=== Section Start ===

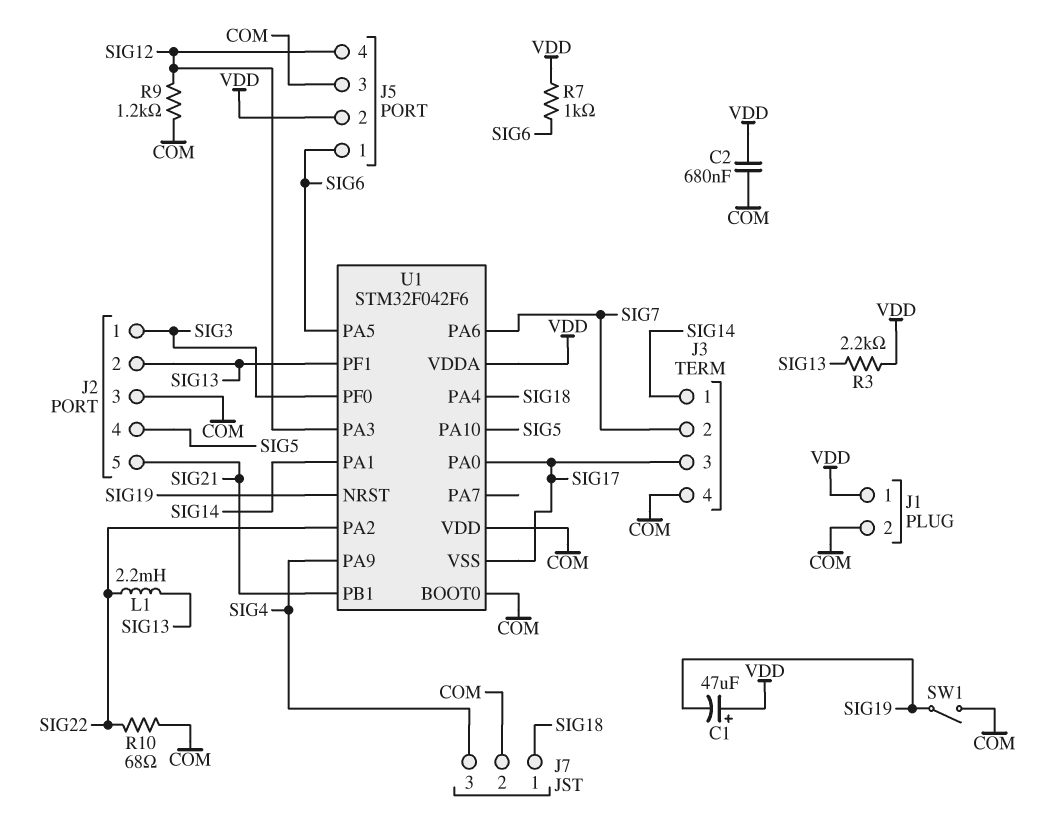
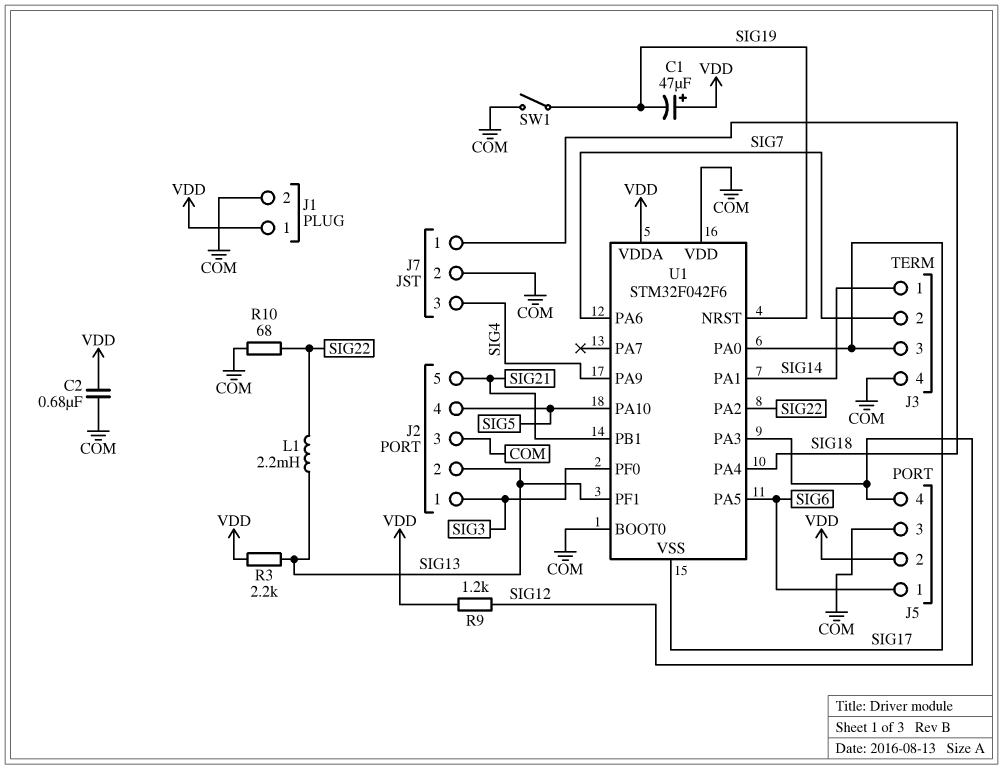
R7: 1k (SIG6, VDD) -> none
R9: 1.2k (COM, SIG12) -> 1.2k (SIG12, VDD)

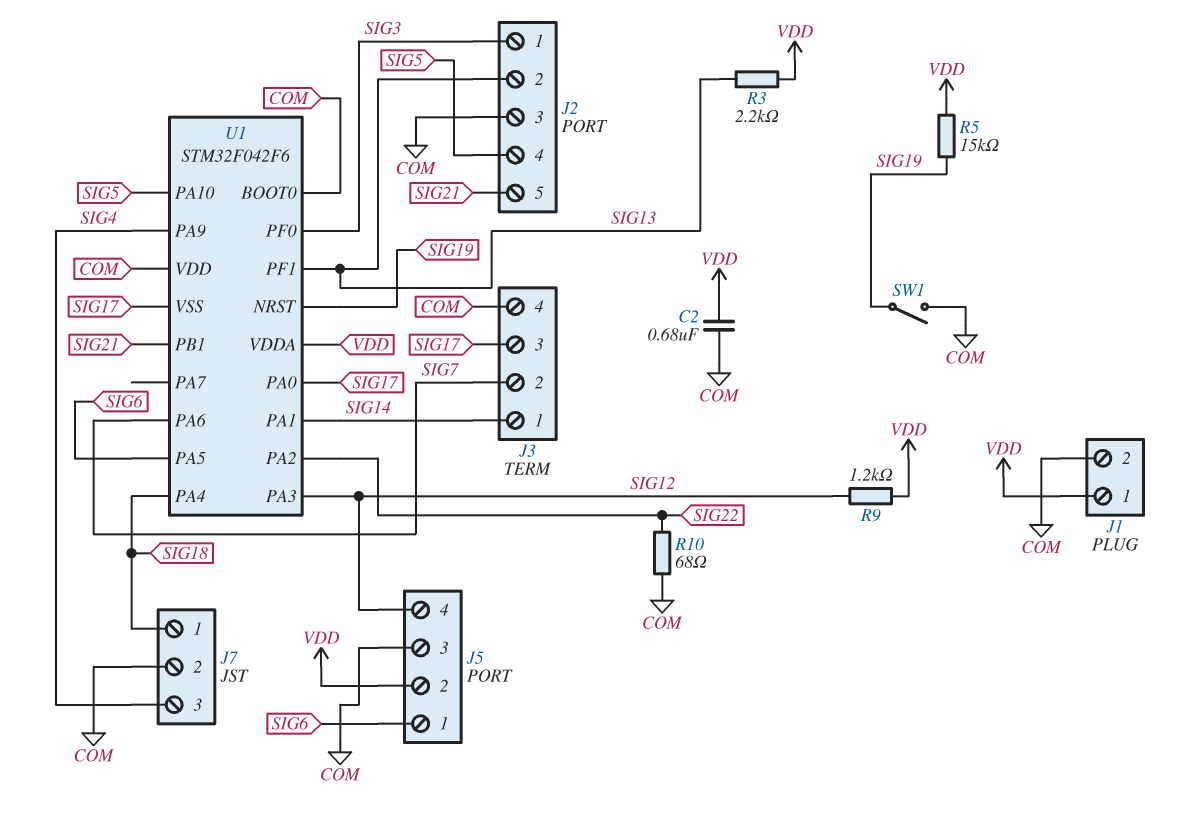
C1: 47uF (plus VDD, minus SIG19) -> none
L1: 2.2mH (SIG13, SIG22) -> none
R5: none -> 15k (SIG19, VDD)

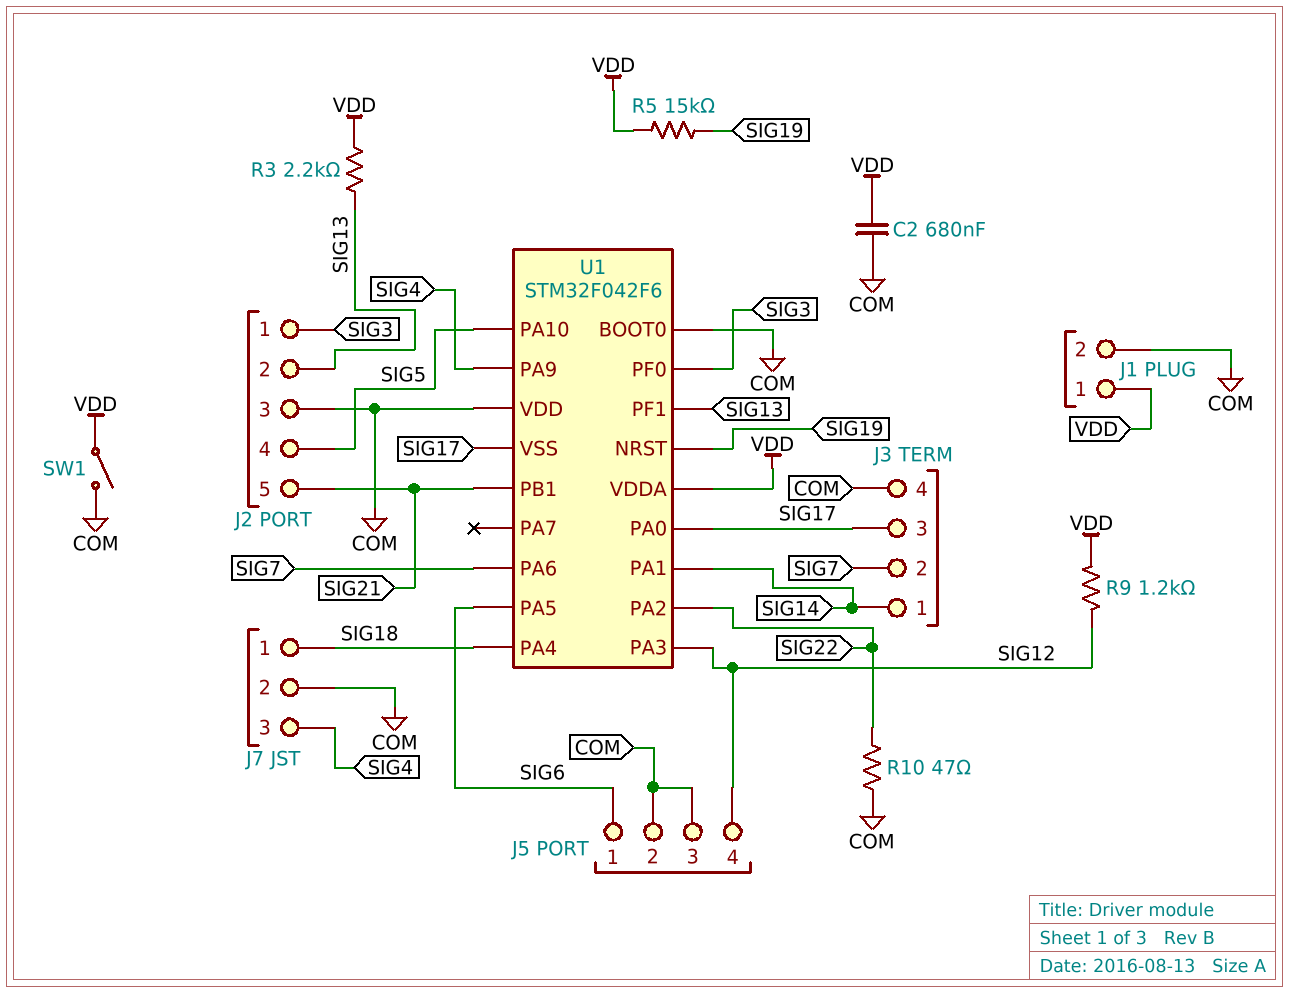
J5 pin 2: VDD -> COM
R10: 68 (COM, SIG22) -> 47 (COM, SIG22)
SW1: switch (COM, SIG19) -> switch (COM, VDD)

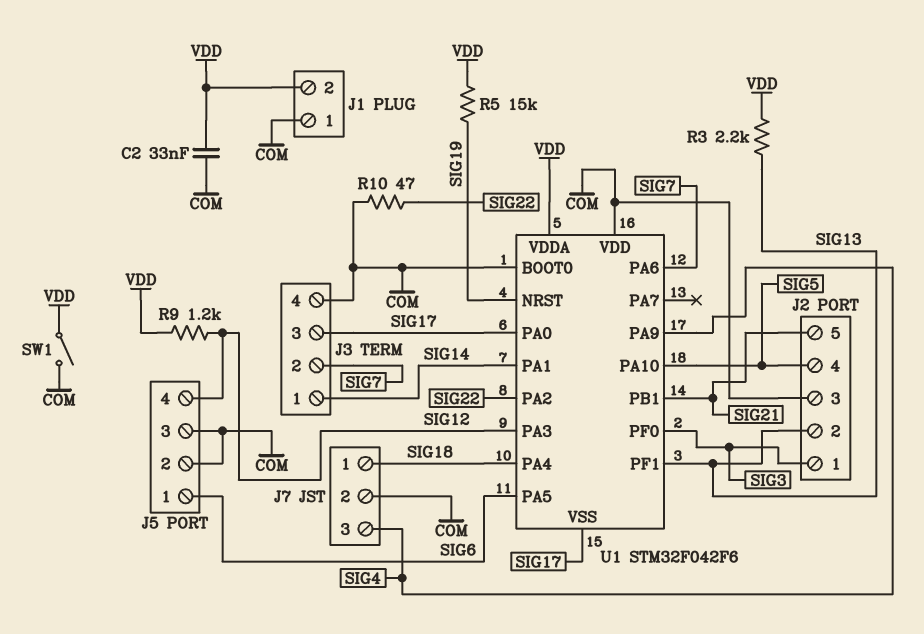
C2: 680nF (COM, VDD) -> 33nF (COM, VDD)
J1 pin 1: VDD -> COM
J1 pin 2: COM -> VDD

=== Section End ===

WORK ORDER:
Only the lines from the line with "R5: none -> 15k (SIG19, VDD)" through the closing line of the data, both included, should be set down, exactly as written and without pictures.

YOUR SOLUTION:
R5: none -> 15k (SIG19, VDD)

J5 pin 2: VDD -> COM
R10: 68 (COM, SIG22) -> 47 (COM, SIG22)
SW1: switch (COM, SIG19) -> switch (COM, VDD)

C2: 680nF (COM, VDD) -> 33nF (COM, VDD)
J1 pin 1: VDD -> COM
J1 pin 2: COM -> VDD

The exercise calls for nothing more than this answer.